## TASK GOAL
Among the lines below, copy exactly those from the one with "(341, 561) = (192, 226): turquoise" through the one with "(370, 291) = (495, 481): purple", counting both ends.

## RECORD EXTRACTS
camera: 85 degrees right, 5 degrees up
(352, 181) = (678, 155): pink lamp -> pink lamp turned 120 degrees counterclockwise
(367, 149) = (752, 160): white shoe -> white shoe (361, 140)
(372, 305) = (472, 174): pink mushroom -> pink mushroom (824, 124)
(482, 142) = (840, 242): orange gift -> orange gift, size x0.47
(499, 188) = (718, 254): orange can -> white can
---
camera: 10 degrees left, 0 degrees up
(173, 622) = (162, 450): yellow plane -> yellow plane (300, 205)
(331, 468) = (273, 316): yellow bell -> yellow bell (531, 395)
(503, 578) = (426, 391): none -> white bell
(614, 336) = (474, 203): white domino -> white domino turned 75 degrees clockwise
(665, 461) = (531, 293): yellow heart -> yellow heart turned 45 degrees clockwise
...
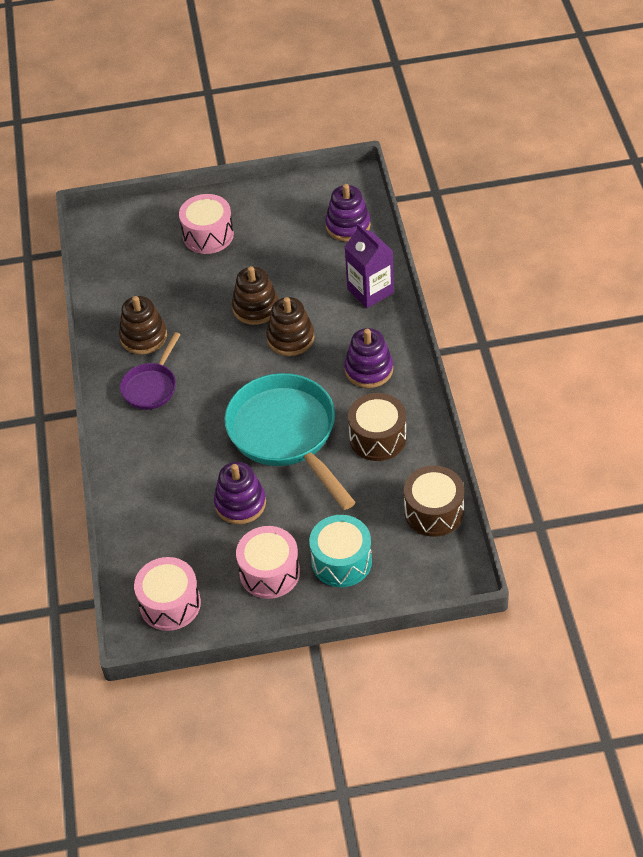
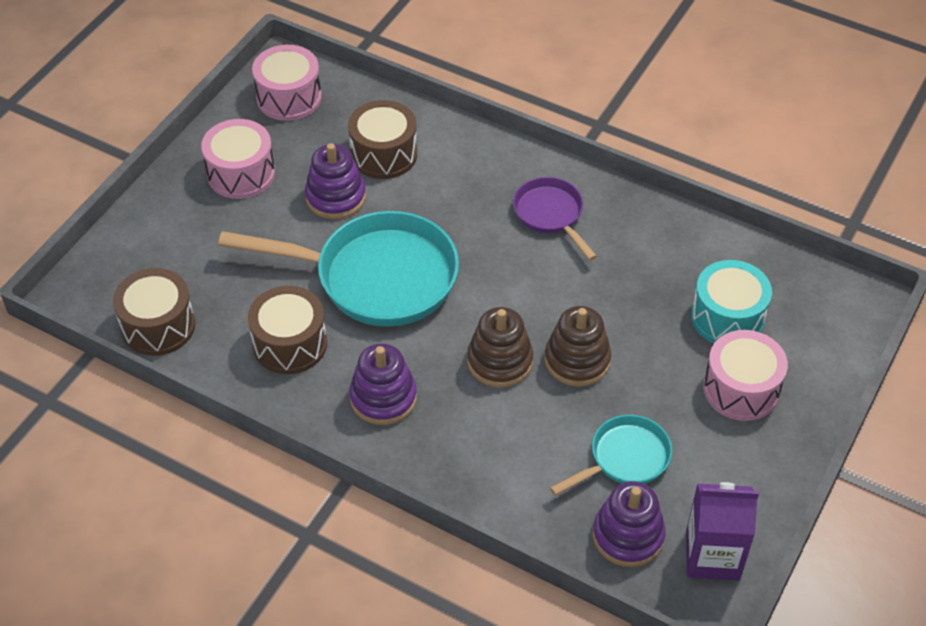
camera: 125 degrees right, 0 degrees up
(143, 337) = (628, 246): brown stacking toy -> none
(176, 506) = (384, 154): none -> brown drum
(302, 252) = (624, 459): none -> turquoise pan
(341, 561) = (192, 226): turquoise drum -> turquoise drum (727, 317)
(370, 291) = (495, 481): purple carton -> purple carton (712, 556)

## YOUR SOLUTION
(341, 561) = (192, 226): turquoise drum -> turquoise drum (727, 317)
(370, 291) = (495, 481): purple carton -> purple carton (712, 556)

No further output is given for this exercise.